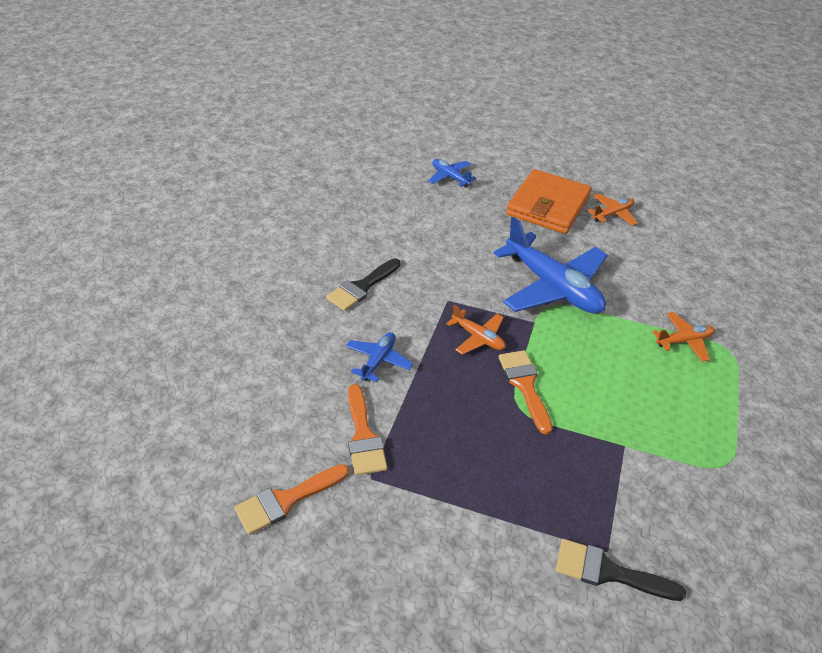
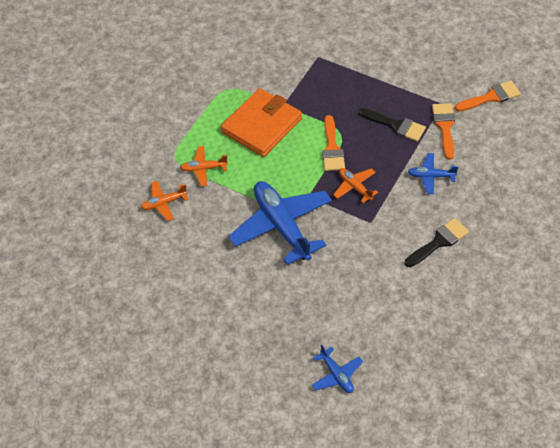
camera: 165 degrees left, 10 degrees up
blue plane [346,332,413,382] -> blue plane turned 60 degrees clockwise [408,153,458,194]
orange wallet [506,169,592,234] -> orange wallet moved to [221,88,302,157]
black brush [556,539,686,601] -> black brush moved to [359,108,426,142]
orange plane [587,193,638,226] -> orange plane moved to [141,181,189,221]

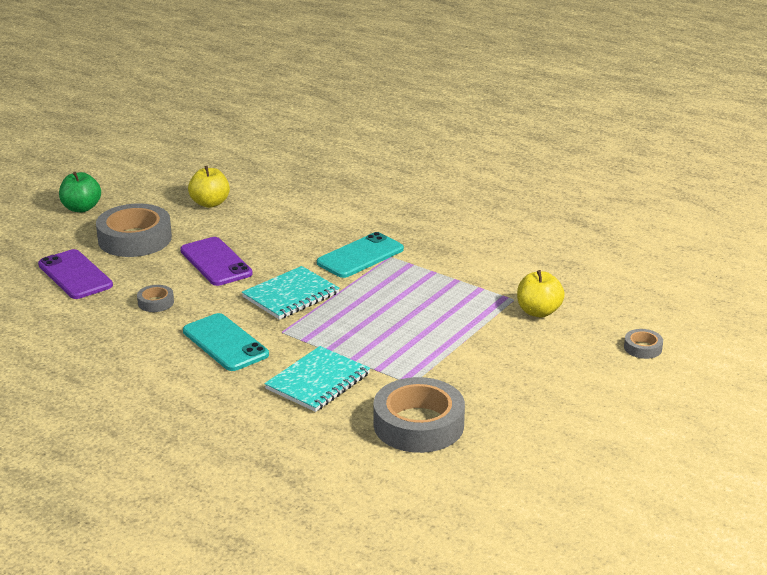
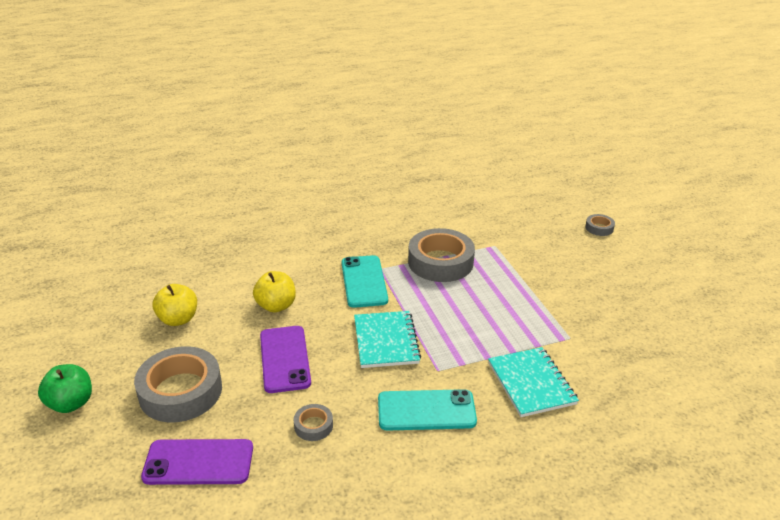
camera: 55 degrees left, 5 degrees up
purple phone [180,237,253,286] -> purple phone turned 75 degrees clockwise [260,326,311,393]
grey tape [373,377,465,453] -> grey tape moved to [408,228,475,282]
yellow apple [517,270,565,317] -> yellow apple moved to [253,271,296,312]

Work request → Where a line of the entries contains the word "clockwise", copy that line.

Exercise response →
blue plane [346,332,413,382] -> blue plane turned 60 degrees clockwise [408,153,458,194]
purple phone [180,237,253,286] -> purple phone turned 75 degrees clockwise [260,326,311,393]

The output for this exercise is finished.